◆ Instructions for the task: Find the word "AGND" in the listing below, then return every line it appears in.

◆ Data:

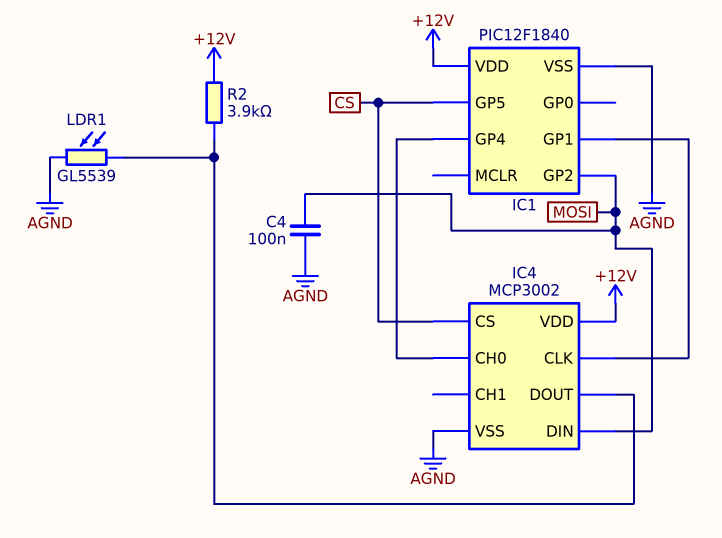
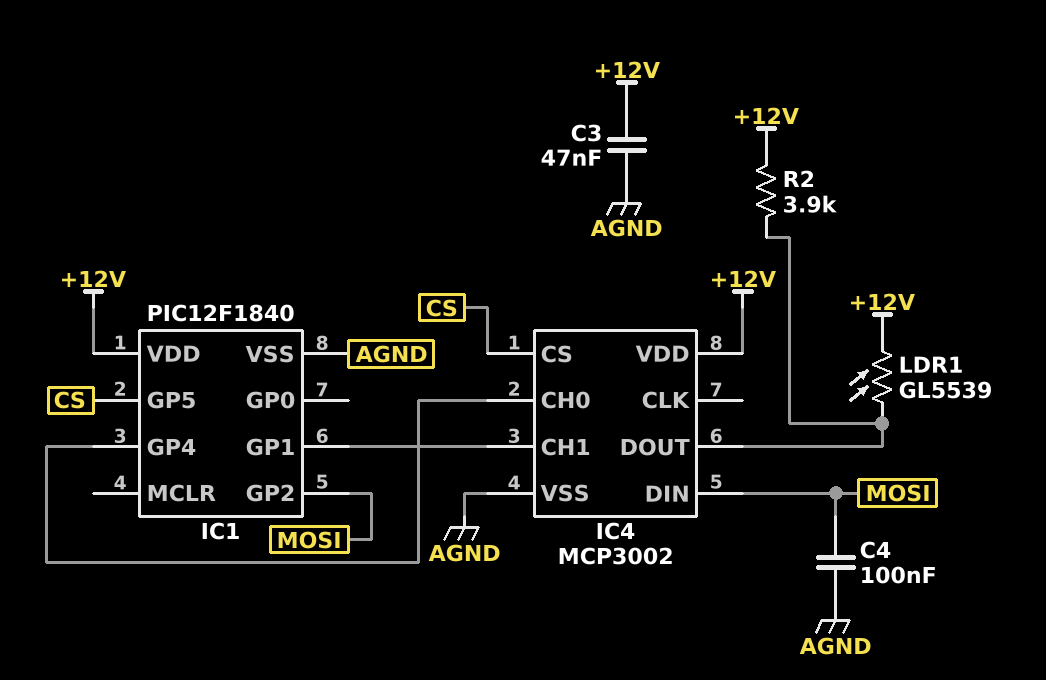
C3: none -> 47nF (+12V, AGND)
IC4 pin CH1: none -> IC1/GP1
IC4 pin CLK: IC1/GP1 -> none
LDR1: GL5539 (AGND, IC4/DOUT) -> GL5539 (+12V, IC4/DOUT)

* * *

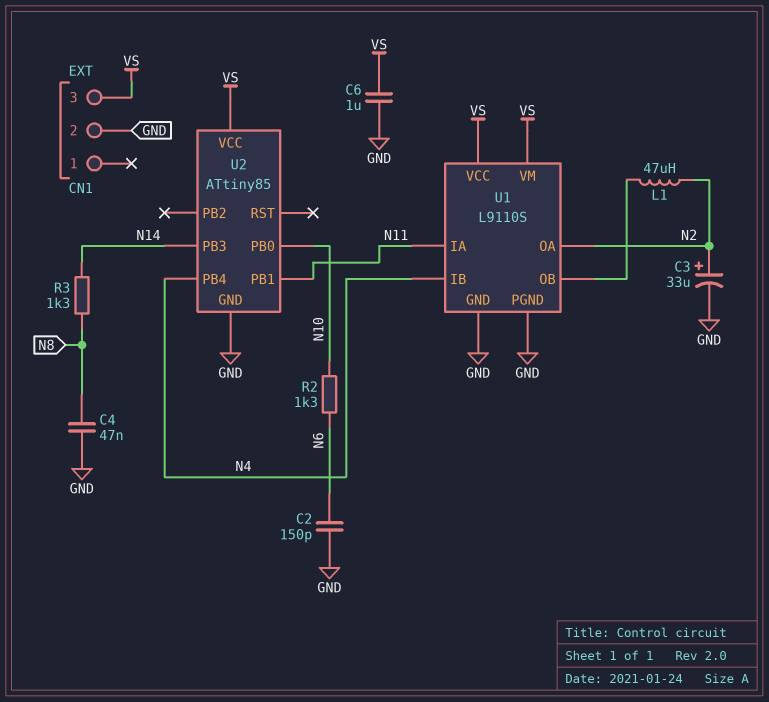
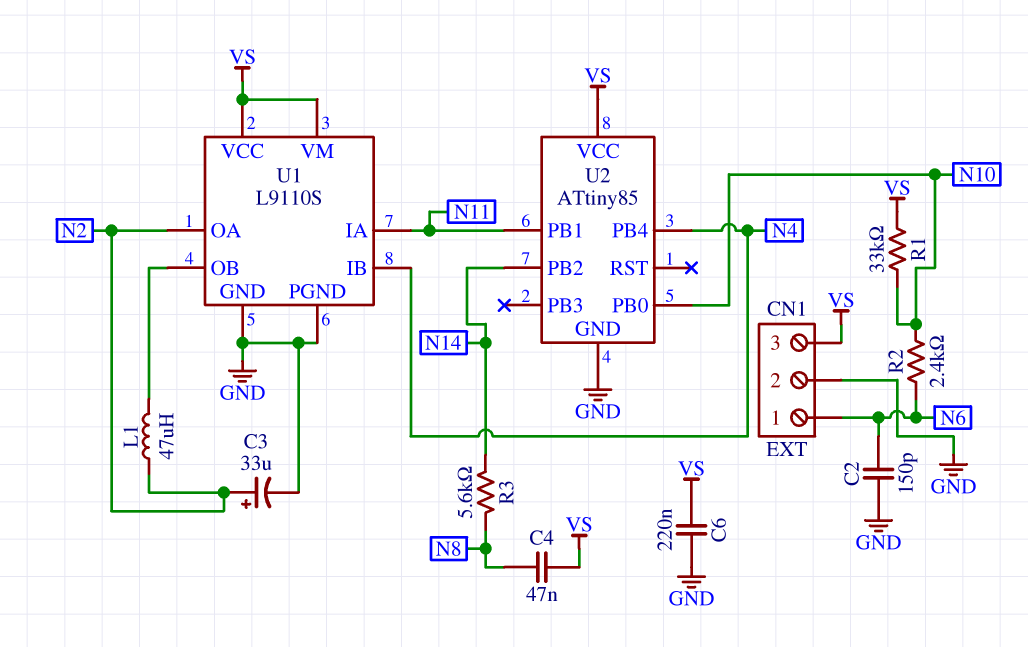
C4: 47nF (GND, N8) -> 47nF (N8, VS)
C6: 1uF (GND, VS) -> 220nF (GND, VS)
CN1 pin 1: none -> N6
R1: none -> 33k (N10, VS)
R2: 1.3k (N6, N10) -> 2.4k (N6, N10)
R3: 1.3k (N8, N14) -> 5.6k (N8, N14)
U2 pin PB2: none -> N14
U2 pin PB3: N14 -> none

◆ Result of the task:
C3: none -> 47nF (+12V, AGND)
LDR1: GL5539 (AGND, IC4/DOUT) -> GL5539 (+12V, IC4/DOUT)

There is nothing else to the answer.